▶ Work to complete
When the line with "camera: 40 degrees right, 20 degrees up" appears below, start repeating lines exactly, and keep going through the line with "(409, 250) = (460, 630): purple"; add nothing outside that span.

╭─ Source data

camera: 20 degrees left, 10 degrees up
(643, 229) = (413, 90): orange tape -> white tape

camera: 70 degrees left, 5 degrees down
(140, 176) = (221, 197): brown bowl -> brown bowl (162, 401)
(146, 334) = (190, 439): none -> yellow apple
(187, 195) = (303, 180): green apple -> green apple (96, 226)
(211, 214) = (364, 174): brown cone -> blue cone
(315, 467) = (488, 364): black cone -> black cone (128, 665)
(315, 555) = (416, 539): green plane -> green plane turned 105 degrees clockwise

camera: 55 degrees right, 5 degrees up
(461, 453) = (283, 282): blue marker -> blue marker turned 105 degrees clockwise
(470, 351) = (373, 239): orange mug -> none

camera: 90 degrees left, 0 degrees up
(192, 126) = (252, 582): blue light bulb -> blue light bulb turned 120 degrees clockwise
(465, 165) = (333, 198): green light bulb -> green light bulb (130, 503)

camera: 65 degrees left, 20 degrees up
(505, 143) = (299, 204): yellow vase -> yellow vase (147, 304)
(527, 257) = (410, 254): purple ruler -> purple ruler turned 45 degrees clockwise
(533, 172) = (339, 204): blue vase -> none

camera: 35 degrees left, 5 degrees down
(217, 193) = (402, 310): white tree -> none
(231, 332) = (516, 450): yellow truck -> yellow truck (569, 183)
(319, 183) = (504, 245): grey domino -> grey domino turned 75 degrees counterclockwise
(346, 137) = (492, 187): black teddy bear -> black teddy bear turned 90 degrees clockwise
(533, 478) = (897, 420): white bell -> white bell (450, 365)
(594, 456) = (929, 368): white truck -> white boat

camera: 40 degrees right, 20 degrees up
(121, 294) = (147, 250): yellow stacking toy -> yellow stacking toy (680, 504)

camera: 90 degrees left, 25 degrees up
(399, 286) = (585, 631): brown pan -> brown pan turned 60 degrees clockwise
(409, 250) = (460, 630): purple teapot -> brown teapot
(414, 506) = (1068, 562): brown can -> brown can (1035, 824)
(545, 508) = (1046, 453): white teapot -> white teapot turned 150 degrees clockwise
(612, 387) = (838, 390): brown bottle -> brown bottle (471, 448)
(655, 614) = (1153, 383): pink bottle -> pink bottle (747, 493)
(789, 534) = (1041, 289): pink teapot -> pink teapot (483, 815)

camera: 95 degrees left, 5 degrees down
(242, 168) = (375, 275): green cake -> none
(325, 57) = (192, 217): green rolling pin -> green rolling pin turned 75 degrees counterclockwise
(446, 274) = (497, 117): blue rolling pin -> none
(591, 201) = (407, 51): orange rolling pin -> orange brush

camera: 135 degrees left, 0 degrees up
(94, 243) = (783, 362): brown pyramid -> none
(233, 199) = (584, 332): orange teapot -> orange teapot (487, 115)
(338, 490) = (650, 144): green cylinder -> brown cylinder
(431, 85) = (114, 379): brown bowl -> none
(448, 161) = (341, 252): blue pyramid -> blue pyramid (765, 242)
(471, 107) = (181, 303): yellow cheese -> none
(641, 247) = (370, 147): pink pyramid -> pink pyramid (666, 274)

╰─

▶ Answer for the task
camera: 40 degrees right, 20 degrees up
(121, 294) = (147, 250): yellow stacking toy -> yellow stacking toy (680, 504)

camera: 90 degrees left, 25 degrees up
(399, 286) = (585, 631): brown pan -> brown pan turned 60 degrees clockwise
(409, 250) = (460, 630): purple teapot -> brown teapot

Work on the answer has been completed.